Instructions to follow: Every line of the material below is to be printed again exactly.

Dataset records: Begin

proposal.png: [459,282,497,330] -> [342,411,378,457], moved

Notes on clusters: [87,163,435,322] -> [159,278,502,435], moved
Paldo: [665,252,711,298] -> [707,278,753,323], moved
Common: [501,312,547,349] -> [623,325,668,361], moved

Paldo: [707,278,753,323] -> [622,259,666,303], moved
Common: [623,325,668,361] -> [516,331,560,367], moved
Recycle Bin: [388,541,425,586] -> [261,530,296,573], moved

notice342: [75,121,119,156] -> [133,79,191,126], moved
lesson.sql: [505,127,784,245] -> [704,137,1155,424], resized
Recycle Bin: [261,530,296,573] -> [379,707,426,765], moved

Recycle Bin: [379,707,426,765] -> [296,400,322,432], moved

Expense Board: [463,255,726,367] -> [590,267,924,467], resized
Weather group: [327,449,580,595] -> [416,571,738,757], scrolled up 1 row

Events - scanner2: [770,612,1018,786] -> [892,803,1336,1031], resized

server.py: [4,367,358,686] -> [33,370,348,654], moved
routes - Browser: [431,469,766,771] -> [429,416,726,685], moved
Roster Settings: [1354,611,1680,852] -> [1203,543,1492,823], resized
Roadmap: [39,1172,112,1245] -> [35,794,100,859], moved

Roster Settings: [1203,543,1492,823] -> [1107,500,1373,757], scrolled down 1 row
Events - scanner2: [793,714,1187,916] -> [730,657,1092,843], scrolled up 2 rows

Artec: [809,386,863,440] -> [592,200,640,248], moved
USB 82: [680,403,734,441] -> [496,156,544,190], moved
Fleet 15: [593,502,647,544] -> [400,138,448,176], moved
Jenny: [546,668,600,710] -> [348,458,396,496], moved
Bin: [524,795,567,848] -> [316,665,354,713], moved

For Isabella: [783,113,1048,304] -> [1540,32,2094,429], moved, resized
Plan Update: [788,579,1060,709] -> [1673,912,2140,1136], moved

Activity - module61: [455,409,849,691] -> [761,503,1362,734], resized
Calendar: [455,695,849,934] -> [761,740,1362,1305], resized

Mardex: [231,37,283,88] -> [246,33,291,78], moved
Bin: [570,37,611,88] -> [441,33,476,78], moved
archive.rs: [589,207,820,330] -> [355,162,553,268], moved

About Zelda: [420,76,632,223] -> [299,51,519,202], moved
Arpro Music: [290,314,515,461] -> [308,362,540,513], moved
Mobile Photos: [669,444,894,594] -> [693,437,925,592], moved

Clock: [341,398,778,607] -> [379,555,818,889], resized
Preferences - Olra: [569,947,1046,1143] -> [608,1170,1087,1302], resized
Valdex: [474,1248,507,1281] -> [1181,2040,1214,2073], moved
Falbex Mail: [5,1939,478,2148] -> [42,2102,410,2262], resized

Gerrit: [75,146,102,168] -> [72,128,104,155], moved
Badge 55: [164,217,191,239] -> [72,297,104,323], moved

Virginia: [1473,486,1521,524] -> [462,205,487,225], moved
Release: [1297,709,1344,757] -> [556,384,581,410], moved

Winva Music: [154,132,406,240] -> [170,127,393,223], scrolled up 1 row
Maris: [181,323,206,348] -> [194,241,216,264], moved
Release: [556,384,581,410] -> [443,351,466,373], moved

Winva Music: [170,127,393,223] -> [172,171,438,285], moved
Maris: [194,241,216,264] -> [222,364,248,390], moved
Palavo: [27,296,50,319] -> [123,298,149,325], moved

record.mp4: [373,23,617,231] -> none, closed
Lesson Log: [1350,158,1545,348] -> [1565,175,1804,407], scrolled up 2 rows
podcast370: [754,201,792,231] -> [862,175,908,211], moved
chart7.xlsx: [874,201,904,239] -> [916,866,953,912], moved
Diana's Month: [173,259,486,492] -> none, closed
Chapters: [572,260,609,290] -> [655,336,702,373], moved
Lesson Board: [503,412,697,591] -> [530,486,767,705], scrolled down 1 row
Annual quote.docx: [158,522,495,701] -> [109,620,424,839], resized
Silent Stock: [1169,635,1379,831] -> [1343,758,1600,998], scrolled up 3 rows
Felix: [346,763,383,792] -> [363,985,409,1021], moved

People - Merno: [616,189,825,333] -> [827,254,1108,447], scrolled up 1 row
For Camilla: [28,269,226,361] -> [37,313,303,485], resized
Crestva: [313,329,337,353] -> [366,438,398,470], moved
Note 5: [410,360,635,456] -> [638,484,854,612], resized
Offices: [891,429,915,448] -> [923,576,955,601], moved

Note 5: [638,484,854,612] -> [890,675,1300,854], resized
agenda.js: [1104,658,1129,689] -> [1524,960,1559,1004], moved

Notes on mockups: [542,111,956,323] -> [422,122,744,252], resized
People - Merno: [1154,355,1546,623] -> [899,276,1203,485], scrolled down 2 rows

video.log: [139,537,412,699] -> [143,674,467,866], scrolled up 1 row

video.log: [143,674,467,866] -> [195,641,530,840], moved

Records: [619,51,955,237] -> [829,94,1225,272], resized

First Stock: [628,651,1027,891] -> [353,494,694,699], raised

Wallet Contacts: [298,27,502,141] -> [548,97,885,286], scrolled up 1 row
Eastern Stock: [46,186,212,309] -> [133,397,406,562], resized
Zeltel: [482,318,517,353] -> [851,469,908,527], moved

Dataset records: End

Solution to the problem:
proposal.png: [459,282,497,330] -> [342,411,378,457], moved

Notes on clusters: [87,163,435,322] -> [159,278,502,435], moved
Paldo: [665,252,711,298] -> [707,278,753,323], moved
Common: [501,312,547,349] -> [623,325,668,361], moved

Paldo: [707,278,753,323] -> [622,259,666,303], moved
Common: [623,325,668,361] -> [516,331,560,367], moved
Recycle Bin: [388,541,425,586] -> [261,530,296,573], moved

notice342: [75,121,119,156] -> [133,79,191,126], moved
lesson.sql: [505,127,784,245] -> [704,137,1155,424], resized
Recycle Bin: [261,530,296,573] -> [379,707,426,765], moved

Recycle Bin: [379,707,426,765] -> [296,400,322,432], moved

Expense Board: [463,255,726,367] -> [590,267,924,467], resized
Weather group: [327,449,580,595] -> [416,571,738,757], scrolled up 1 row

Events - scanner2: [770,612,1018,786] -> [892,803,1336,1031], resized

server.py: [4,367,358,686] -> [33,370,348,654], moved
routes - Browser: [431,469,766,771] -> [429,416,726,685], moved
Roster Settings: [1354,611,1680,852] -> [1203,543,1492,823], resized
Roadmap: [39,1172,112,1245] -> [35,794,100,859], moved

Roster Settings: [1203,543,1492,823] -> [1107,500,1373,757], scrolled down 1 row
Events - scanner2: [793,714,1187,916] -> [730,657,1092,843], scrolled up 2 rows

Artec: [809,386,863,440] -> [592,200,640,248], moved
USB 82: [680,403,734,441] -> [496,156,544,190], moved
Fleet 15: [593,502,647,544] -> [400,138,448,176], moved
Jenny: [546,668,600,710] -> [348,458,396,496], moved
Bin: [524,795,567,848] -> [316,665,354,713], moved

For Isabella: [783,113,1048,304] -> [1540,32,2094,429], moved, resized
Plan Update: [788,579,1060,709] -> [1673,912,2140,1136], moved

Activity - module61: [455,409,849,691] -> [761,503,1362,734], resized
Calendar: [455,695,849,934] -> [761,740,1362,1305], resized

Mardex: [231,37,283,88] -> [246,33,291,78], moved
Bin: [570,37,611,88] -> [441,33,476,78], moved
archive.rs: [589,207,820,330] -> [355,162,553,268], moved

About Zelda: [420,76,632,223] -> [299,51,519,202], moved
Arpro Music: [290,314,515,461] -> [308,362,540,513], moved
Mobile Photos: [669,444,894,594] -> [693,437,925,592], moved

Clock: [341,398,778,607] -> [379,555,818,889], resized
Preferences - Olra: [569,947,1046,1143] -> [608,1170,1087,1302], resized
Valdex: [474,1248,507,1281] -> [1181,2040,1214,2073], moved
Falbex Mail: [5,1939,478,2148] -> [42,2102,410,2262], resized

Gerrit: [75,146,102,168] -> [72,128,104,155], moved
Badge 55: [164,217,191,239] -> [72,297,104,323], moved

Virginia: [1473,486,1521,524] -> [462,205,487,225], moved
Release: [1297,709,1344,757] -> [556,384,581,410], moved

Winva Music: [154,132,406,240] -> [170,127,393,223], scrolled up 1 row
Maris: [181,323,206,348] -> [194,241,216,264], moved
Release: [556,384,581,410] -> [443,351,466,373], moved

Winva Music: [170,127,393,223] -> [172,171,438,285], moved
Maris: [194,241,216,264] -> [222,364,248,390], moved
Palavo: [27,296,50,319] -> [123,298,149,325], moved

record.mp4: [373,23,617,231] -> none, closed
Lesson Log: [1350,158,1545,348] -> [1565,175,1804,407], scrolled up 2 rows
podcast370: [754,201,792,231] -> [862,175,908,211], moved
chart7.xlsx: [874,201,904,239] -> [916,866,953,912], moved
Diana's Month: [173,259,486,492] -> none, closed
Chapters: [572,260,609,290] -> [655,336,702,373], moved
Lesson Board: [503,412,697,591] -> [530,486,767,705], scrolled down 1 row
Annual quote.docx: [158,522,495,701] -> [109,620,424,839], resized
Silent Stock: [1169,635,1379,831] -> [1343,758,1600,998], scrolled up 3 rows
Felix: [346,763,383,792] -> [363,985,409,1021], moved

People - Merno: [616,189,825,333] -> [827,254,1108,447], scrolled up 1 row
For Camilla: [28,269,226,361] -> [37,313,303,485], resized
Crestva: [313,329,337,353] -> [366,438,398,470], moved
Note 5: [410,360,635,456] -> [638,484,854,612], resized
Offices: [891,429,915,448] -> [923,576,955,601], moved

Note 5: [638,484,854,612] -> [890,675,1300,854], resized
agenda.js: [1104,658,1129,689] -> [1524,960,1559,1004], moved

Notes on mockups: [542,111,956,323] -> [422,122,744,252], resized
People - Merno: [1154,355,1546,623] -> [899,276,1203,485], scrolled down 2 rows

video.log: [139,537,412,699] -> [143,674,467,866], scrolled up 1 row

video.log: [143,674,467,866] -> [195,641,530,840], moved

Records: [619,51,955,237] -> [829,94,1225,272], resized

First Stock: [628,651,1027,891] -> [353,494,694,699], raised

Wallet Contacts: [298,27,502,141] -> [548,97,885,286], scrolled up 1 row
Eastern Stock: [46,186,212,309] -> [133,397,406,562], resized
Zeltel: [482,318,517,353] -> [851,469,908,527], moved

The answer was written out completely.